* **Task goal**:
In the rows below, swap each "Istanbul" for "Izmir" and write the rows out again with nothing else changed.

— START OF Data listing —

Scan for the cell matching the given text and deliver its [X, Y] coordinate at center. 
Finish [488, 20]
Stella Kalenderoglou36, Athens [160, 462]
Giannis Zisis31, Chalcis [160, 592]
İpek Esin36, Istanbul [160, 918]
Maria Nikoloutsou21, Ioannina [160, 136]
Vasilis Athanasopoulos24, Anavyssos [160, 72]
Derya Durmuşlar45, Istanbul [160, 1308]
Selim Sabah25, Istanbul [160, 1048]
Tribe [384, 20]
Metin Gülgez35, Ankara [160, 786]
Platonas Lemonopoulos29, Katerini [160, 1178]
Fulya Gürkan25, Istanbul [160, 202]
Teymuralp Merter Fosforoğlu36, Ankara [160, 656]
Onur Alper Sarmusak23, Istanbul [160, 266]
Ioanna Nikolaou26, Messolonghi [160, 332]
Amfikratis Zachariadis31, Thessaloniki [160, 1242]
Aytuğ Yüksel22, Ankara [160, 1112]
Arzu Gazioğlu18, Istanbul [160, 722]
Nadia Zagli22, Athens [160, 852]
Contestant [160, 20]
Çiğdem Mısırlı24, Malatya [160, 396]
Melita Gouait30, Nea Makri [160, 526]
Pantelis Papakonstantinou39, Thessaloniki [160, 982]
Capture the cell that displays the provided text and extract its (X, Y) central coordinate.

— END OF Data listing —

* **Task output**:
Scan for the cell matching the given text and deliver its [X, Y] coordinate at center. 
Finish [488, 20]
Stella Kalenderoglou36, Athens [160, 462]
Giannis Zisis31, Chalcis [160, 592]
İpek Esin36, Izmir [160, 918]
Maria Nikoloutsou21, Ioannina [160, 136]
Vasilis Athanasopoulos24, Anavyssos [160, 72]
Derya Durmuşlar45, Izmir [160, 1308]
Selim Sabah25, Izmir [160, 1048]
Tribe [384, 20]
Metin Gülgez35, Ankara [160, 786]
Platonas Lemonopoulos29, Katerini [160, 1178]
Fulya Gürkan25, Izmir [160, 202]
Teymuralp Merter Fosforoğlu36, Ankara [160, 656]
Onur Alper Sarmusak23, Izmir [160, 266]
Ioanna Nikolaou26, Messolonghi [160, 332]
Amfikratis Zachariadis31, Thessaloniki [160, 1242]
Aytuğ Yüksel22, Ankara [160, 1112]
Arzu Gazioğlu18, Izmir [160, 722]
Nadia Zagli22, Athens [160, 852]
Contestant [160, 20]
Çiğdem Mısırlı24, Malatya [160, 396]
Melita Gouait30, Nea Makri [160, 526]
Pantelis Papakonstantinou39, Thessaloniki [160, 982]
Capture the cell that displays the provided text and extract its (X, Y) central coordinate.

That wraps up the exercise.